- _TASK DESCRIPTION_
Copy out every item below, replacing "zero-indexed" with "numbered from zero" and leaving everything else the same.

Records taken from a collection
##############################
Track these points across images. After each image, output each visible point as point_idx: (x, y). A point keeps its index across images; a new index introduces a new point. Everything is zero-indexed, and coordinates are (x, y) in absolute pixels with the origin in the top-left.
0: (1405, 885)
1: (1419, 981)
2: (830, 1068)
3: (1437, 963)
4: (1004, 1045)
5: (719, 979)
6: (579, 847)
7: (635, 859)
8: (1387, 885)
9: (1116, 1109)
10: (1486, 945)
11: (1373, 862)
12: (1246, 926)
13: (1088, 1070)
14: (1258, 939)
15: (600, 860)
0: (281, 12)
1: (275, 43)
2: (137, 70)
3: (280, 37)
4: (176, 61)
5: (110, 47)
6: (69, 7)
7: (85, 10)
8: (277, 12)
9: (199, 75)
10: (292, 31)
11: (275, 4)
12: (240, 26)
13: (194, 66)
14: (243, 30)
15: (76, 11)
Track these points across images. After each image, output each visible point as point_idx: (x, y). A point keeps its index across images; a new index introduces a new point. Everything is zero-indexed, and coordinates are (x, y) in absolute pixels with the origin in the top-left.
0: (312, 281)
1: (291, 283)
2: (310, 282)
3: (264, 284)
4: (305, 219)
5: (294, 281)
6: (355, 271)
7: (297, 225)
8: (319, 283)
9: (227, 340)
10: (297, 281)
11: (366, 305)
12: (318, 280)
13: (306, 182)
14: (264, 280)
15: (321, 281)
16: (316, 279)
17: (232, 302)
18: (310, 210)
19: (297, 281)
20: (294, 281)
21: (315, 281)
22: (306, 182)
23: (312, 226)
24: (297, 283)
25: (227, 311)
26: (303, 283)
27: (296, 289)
##############################
- _FINAL RESULT_
Track these points across images. After each image, output each visible point as point_idx: (x, y). A point keeps its index across images; a new index introduces a new point. Everything is numbered from zero, and coordinates are (x, y) in absolute pixels with the origin in the top-left.
0: (1405, 885)
1: (1419, 981)
2: (830, 1068)
3: (1437, 963)
4: (1004, 1045)
5: (719, 979)
6: (579, 847)
7: (635, 859)
8: (1387, 885)
9: (1116, 1109)
10: (1486, 945)
11: (1373, 862)
12: (1246, 926)
13: (1088, 1070)
14: (1258, 939)
15: (600, 860)
0: (281, 12)
1: (275, 43)
2: (137, 70)
3: (280, 37)
4: (176, 61)
5: (110, 47)
6: (69, 7)
7: (85, 10)
8: (277, 12)
9: (199, 75)
10: (292, 31)
11: (275, 4)
12: (240, 26)
13: (194, 66)
14: (243, 30)
15: (76, 11)
Track these points across images. After each image, output each visible point as point_idx: (x, y). A point keeps its index across images; a new index introduces a new point. Everything is numbered from zero, and coordinates are (x, y) in absolute pixels with the origin in the top-left.
0: (312, 281)
1: (291, 283)
2: (310, 282)
3: (264, 284)
4: (305, 219)
5: (294, 281)
6: (355, 271)
7: (297, 225)
8: (319, 283)
9: (227, 340)
10: (297, 281)
11: (366, 305)
12: (318, 280)
13: (306, 182)
14: (264, 280)
15: (321, 281)
16: (316, 279)
17: (232, 302)
18: (310, 210)
19: (297, 281)
20: (294, 281)
21: (315, 281)
22: (306, 182)
23: (312, 226)
24: (297, 283)
25: (227, 311)
26: (303, 283)
27: (296, 289)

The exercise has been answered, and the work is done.